ACTIVITY> Each line that has the string "none" must be copied from the records below.

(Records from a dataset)
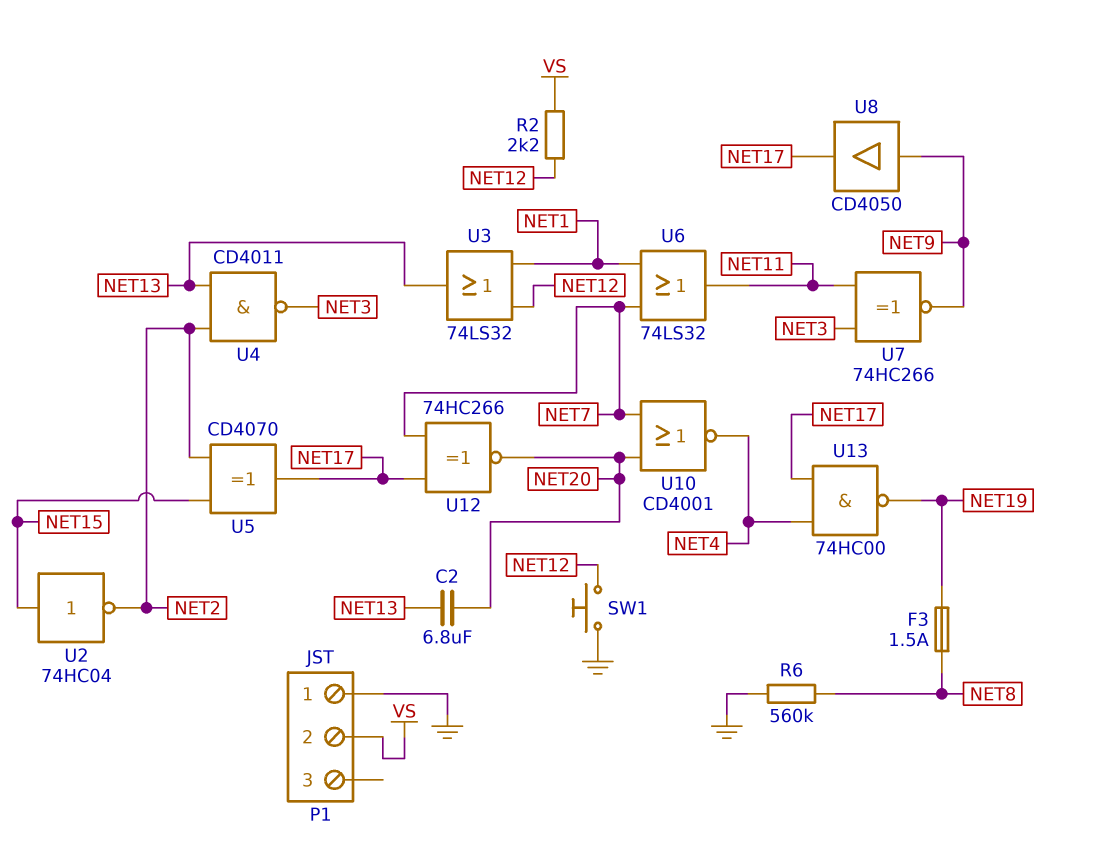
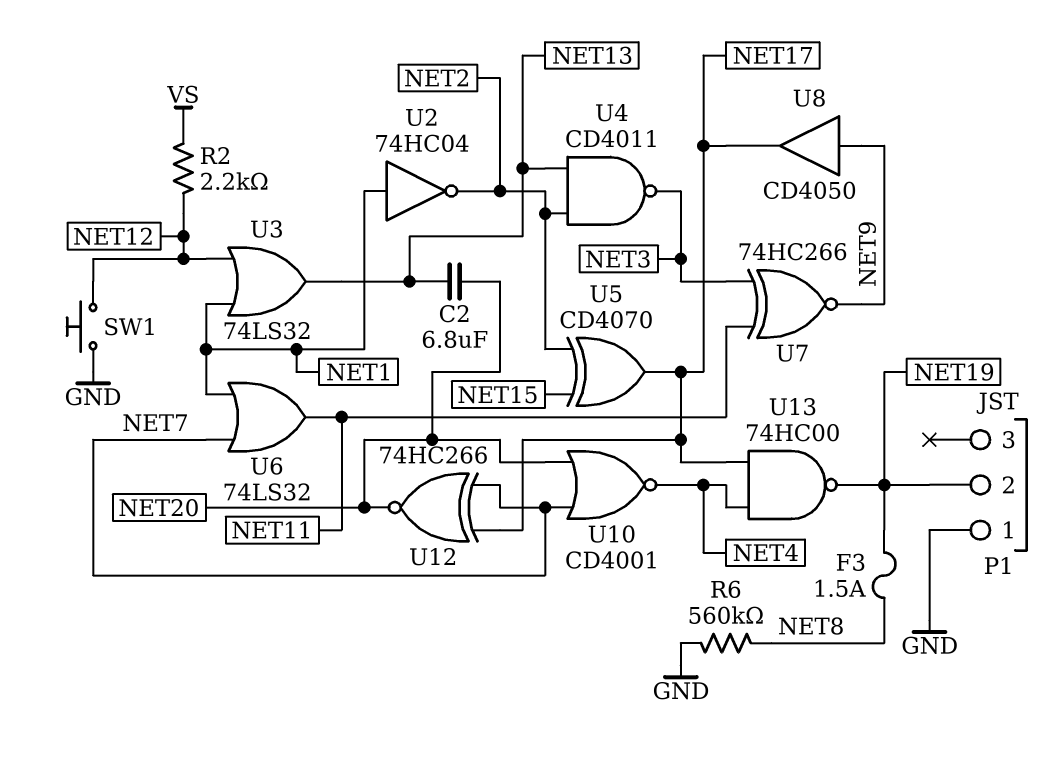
P1 pin 2: VS -> NET19
U2: NOT 74HC04 (in NET15, out NET2) -> NOT 74HC04 (in NET1, out NET2)

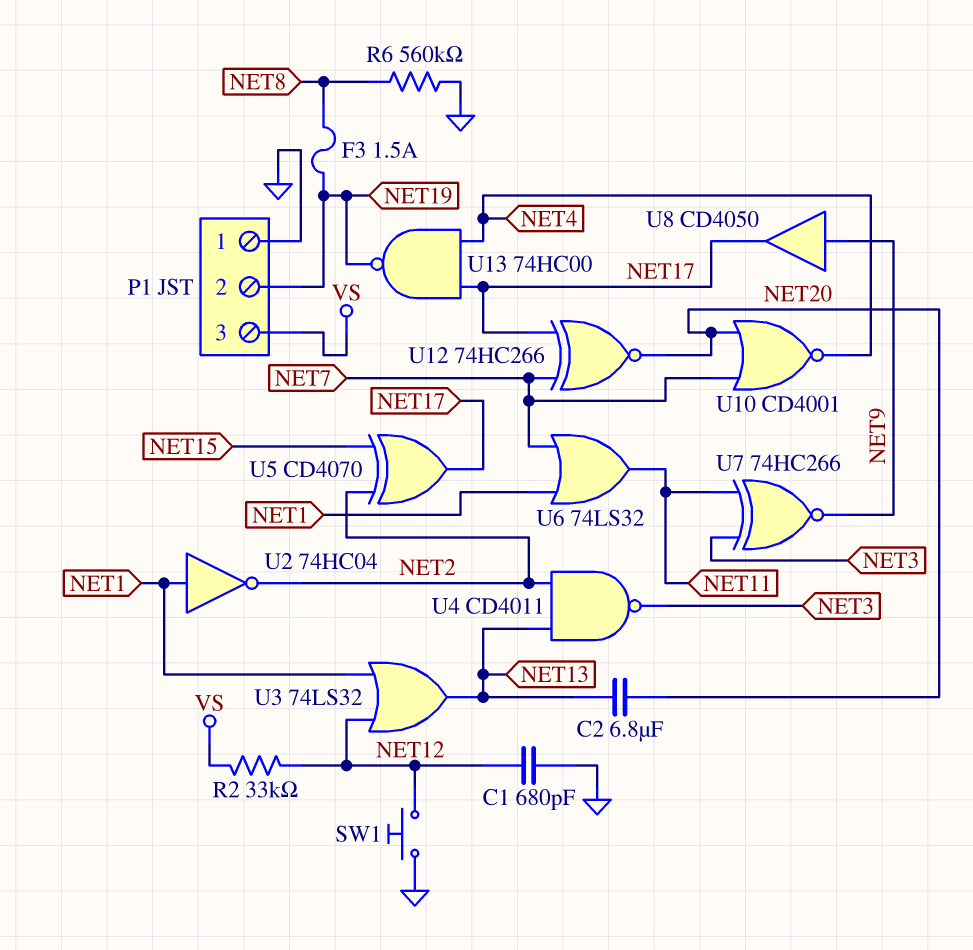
C1: none -> 680pF (GND, NET12)
P1 pin 3: none -> VS
R2: 2.2k (NET12, VS) -> 33k (NET12, VS)

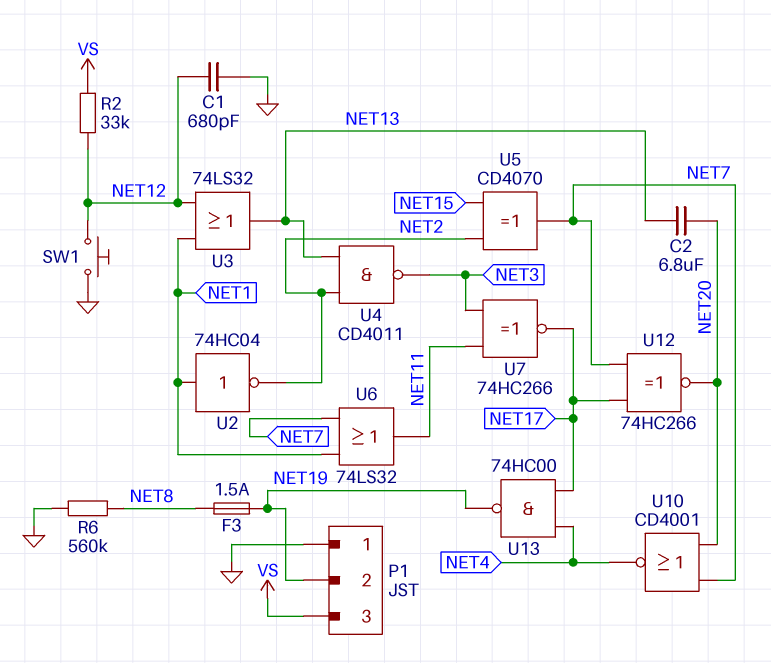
U5: XOR CD4070 (in NET2, in NET15, out NET17) -> XOR CD4070 (in NET2, in NET15, out NET7)
U7: XNOR 74HC266 (in NET3, in NET11, out NET9) -> XNOR 74HC266 (in NET3, in NET11, out NET17)
U8: buffer CD4050 (in NET9, out NET17) -> none

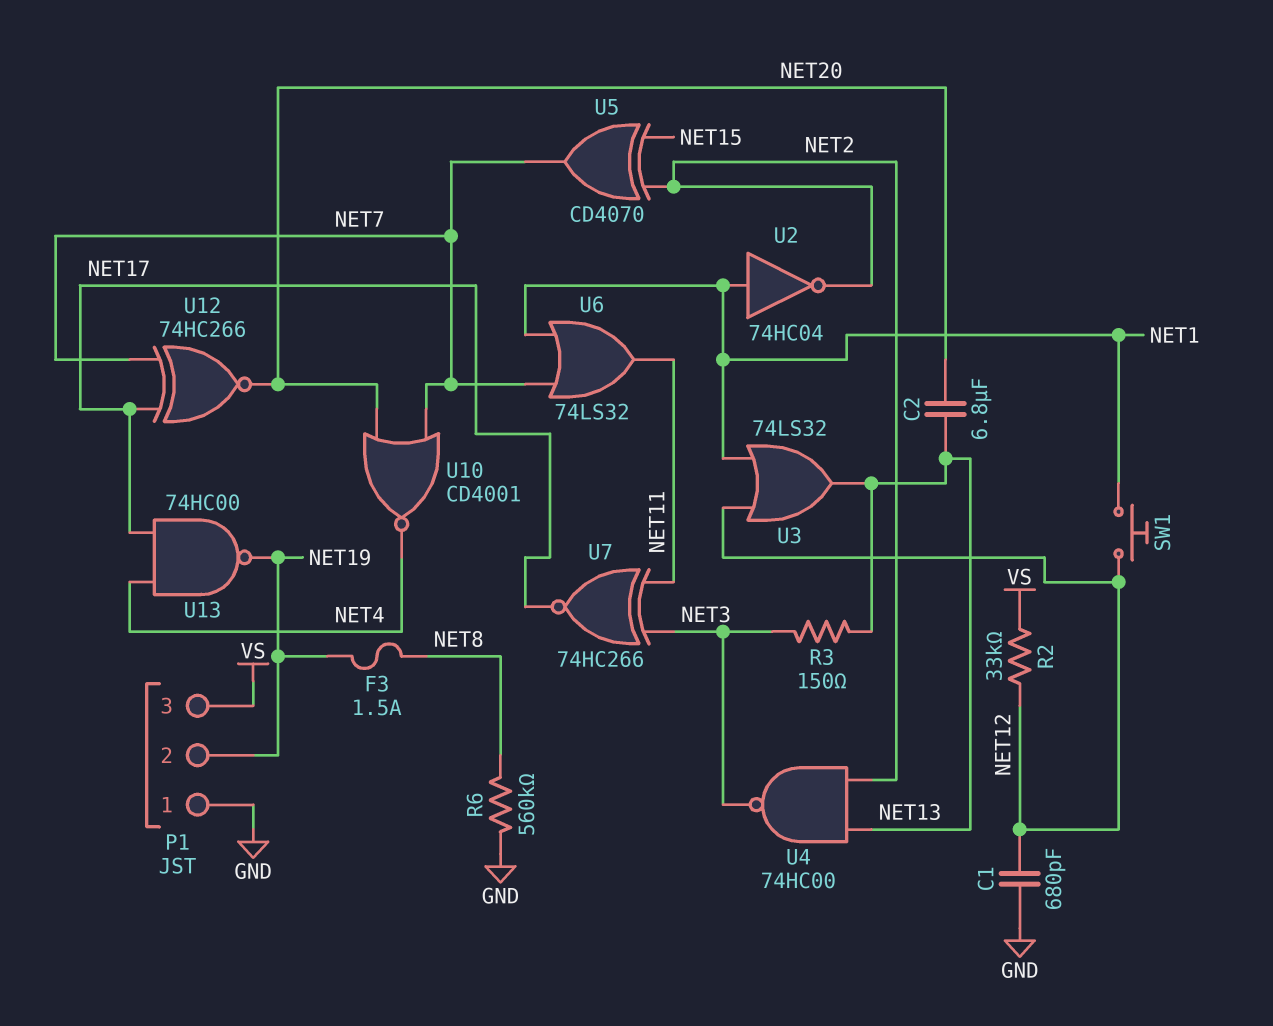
R3: none -> 150 (NET3, NET13)
SW1: button (GND, NET12) -> button (NET1, NET12)
U4: NAND CD4011 (in NET2, in NET13, out NET3) -> NAND 74HC00 (in NET2, in NET13, out NET3)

YOUR SOLUTION>
C1: none -> 680pF (GND, NET12)
P1 pin 3: none -> VS
U8: buffer CD4050 (in NET9, out NET17) -> none
R3: none -> 150 (NET3, NET13)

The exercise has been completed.